__What you have to do__: Lines from the one containing "R1: 910k (5V, N_3) -> none" through the final line of the data, restated word for word and free of pictures, make up the whole answer.

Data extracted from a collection
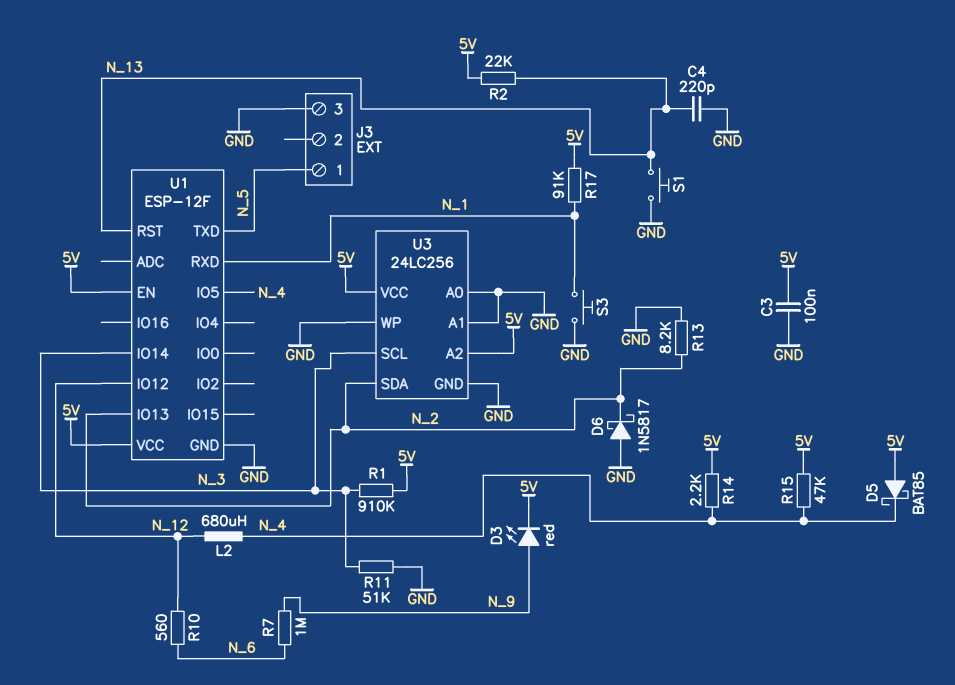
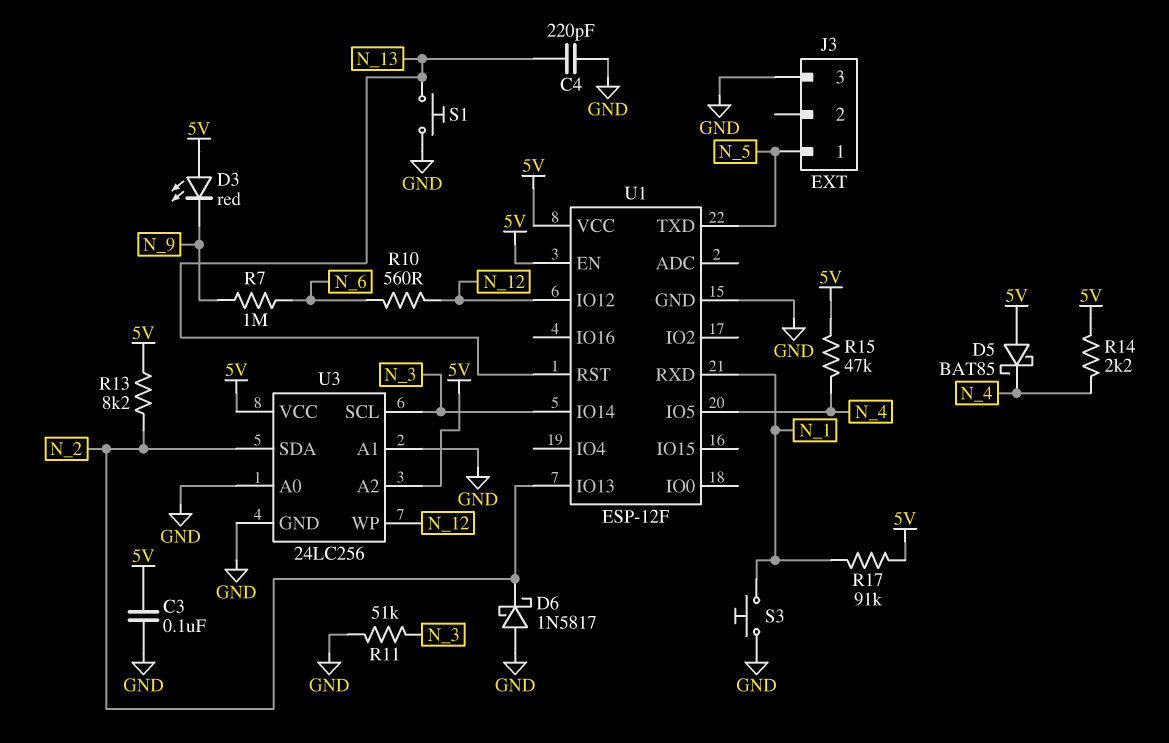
D3: LED red (A N_9, K 5V) -> LED red (A 5V, K N_9)
L2: 680uH (N_4, N_12) -> none
R1: 910k (5V, N_3) -> none
R2: 22k (5V, N_13) -> none
R13: 8.2k (GND, N_2) -> 8.2k (5V, N_2)
U3 pin WP: GND -> N_12

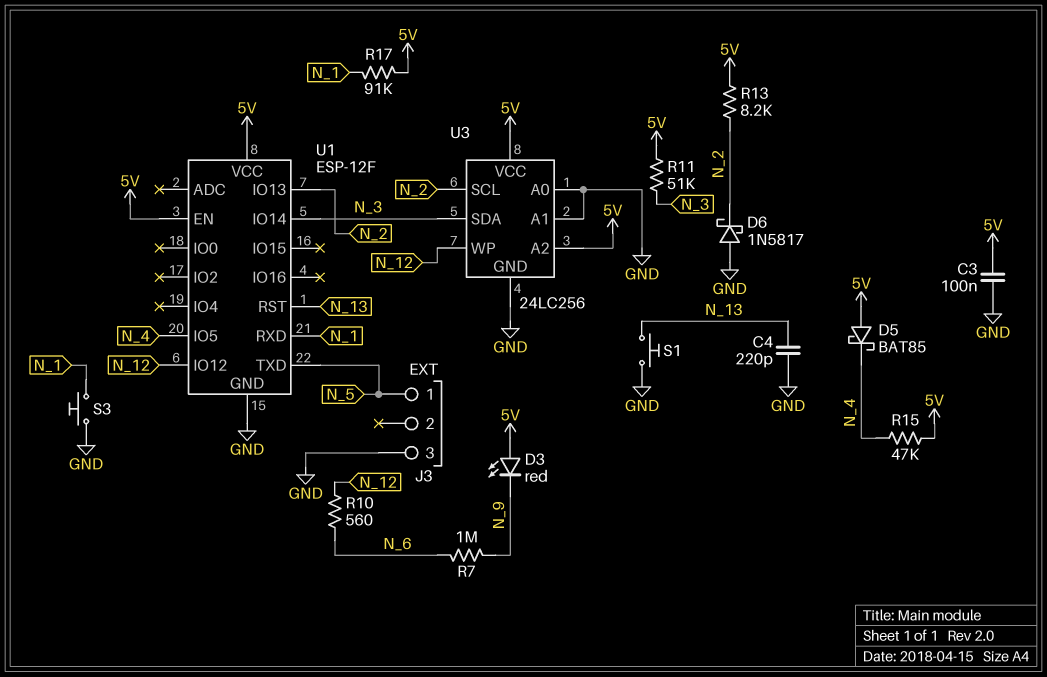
R11: 51k (GND, N_3) -> 51k (5V, N_3)
R14: 2.2k (5V, N_4) -> none
U3 pin SCL: N_3 -> N_2
U3 pin SDA: N_2 -> N_3

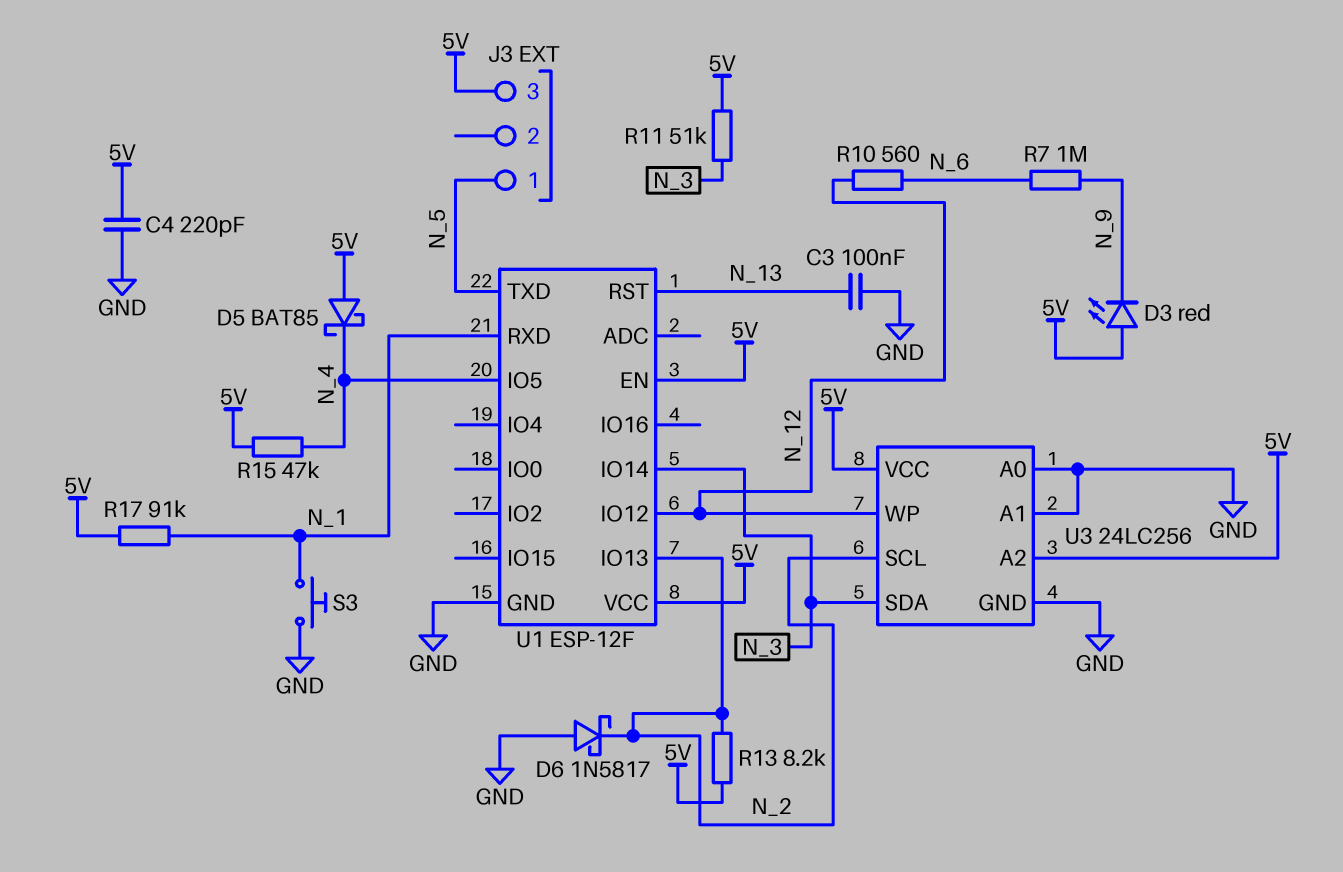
C3: 100nF (5V, GND) -> 100nF (GND, N_13)
C4: 220pF (GND, N_13) -> 220pF (5V, GND)
J3 pin 3: GND -> 5V
S1: button (GND, N_13) -> none

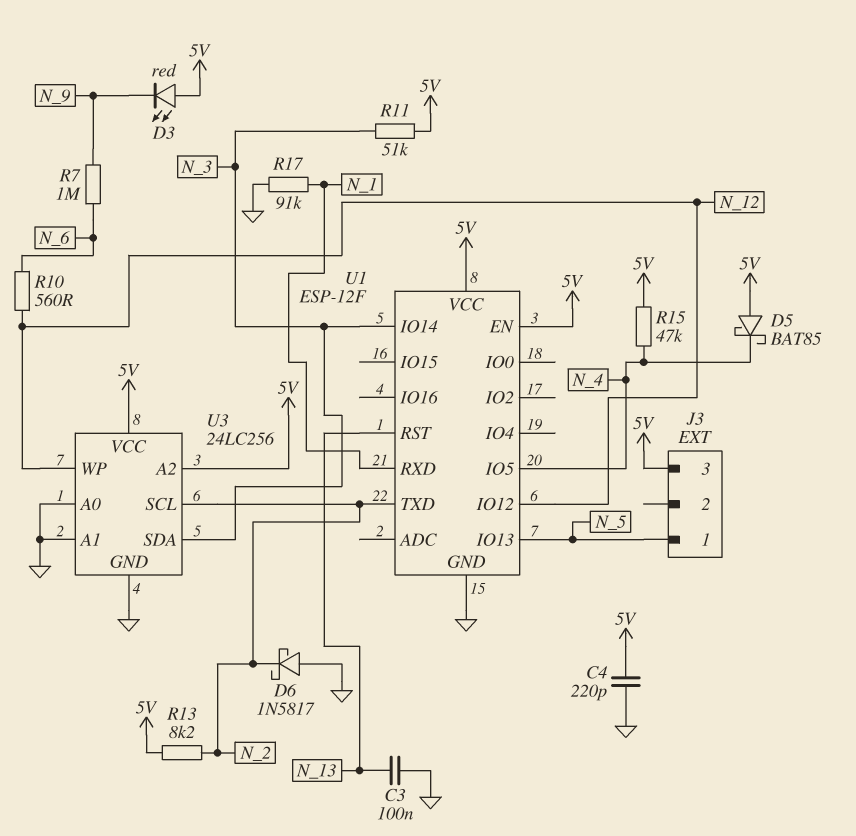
R17: 91k (5V, N_1) -> 91k (GND, N_1)
S3: button (GND, N_1) -> none
U1 pin IO13: N_2 -> N_5
U1 pin TXD: N_5 -> N_2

__Expected answer__:
R1: 910k (5V, N_3) -> none
R2: 22k (5V, N_13) -> none
R13: 8.2k (GND, N_2) -> 8.2k (5V, N_2)
U3 pin WP: GND -> N_12

R11: 51k (GND, N_3) -> 51k (5V, N_3)
R14: 2.2k (5V, N_4) -> none
U3 pin SCL: N_3 -> N_2
U3 pin SDA: N_2 -> N_3

C3: 100nF (5V, GND) -> 100nF (GND, N_13)
C4: 220pF (GND, N_13) -> 220pF (5V, GND)
J3 pin 3: GND -> 5V
S1: button (GND, N_13) -> none

R17: 91k (5V, N_1) -> 91k (GND, N_1)
S3: button (GND, N_1) -> none
U1 pin IO13: N_2 -> N_5
U1 pin TXD: N_5 -> N_2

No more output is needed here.